What you are asked to do
For the word "from", find each line in the entries where it occurs and copy that line.

[Stored items]
-- Opening Marker --
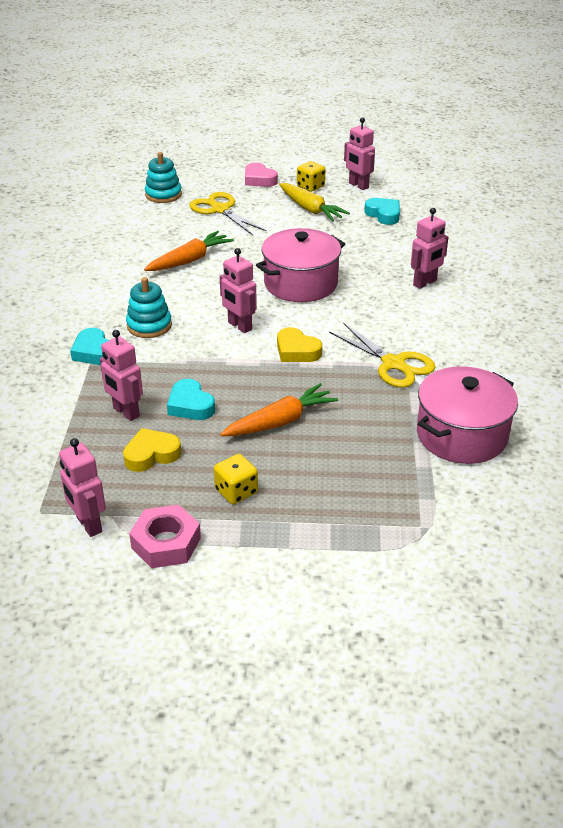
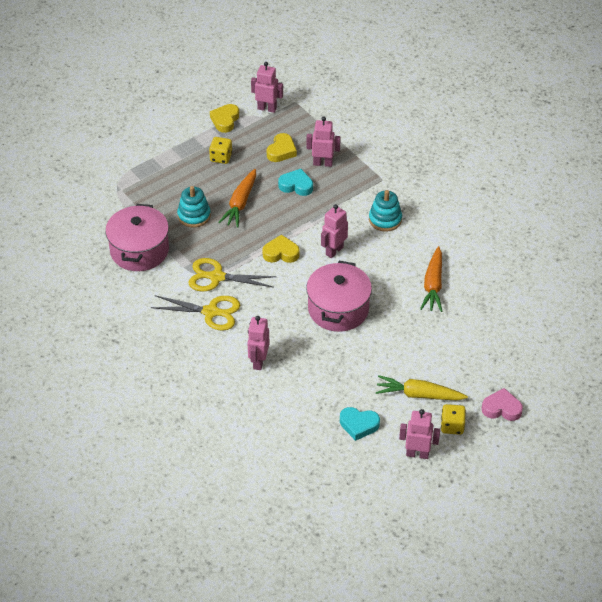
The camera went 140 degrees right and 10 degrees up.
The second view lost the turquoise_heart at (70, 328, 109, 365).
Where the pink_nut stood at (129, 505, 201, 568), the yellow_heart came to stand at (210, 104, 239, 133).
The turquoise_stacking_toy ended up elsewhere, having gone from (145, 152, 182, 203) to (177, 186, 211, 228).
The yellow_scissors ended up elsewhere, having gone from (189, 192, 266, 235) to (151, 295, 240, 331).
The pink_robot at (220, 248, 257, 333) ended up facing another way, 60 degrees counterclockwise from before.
-- Closing Marker --
Expected answer
The turquoise_stacking_toy ended up elsewhere, having gone from (145, 152, 182, 203) to (177, 186, 211, 228).
The yellow_scissors ended up elsewhere, having gone from (189, 192, 266, 235) to (151, 295, 240, 331).
The pink_robot at (220, 248, 257, 333) ended up facing another way, 60 degrees counterclockwise from before.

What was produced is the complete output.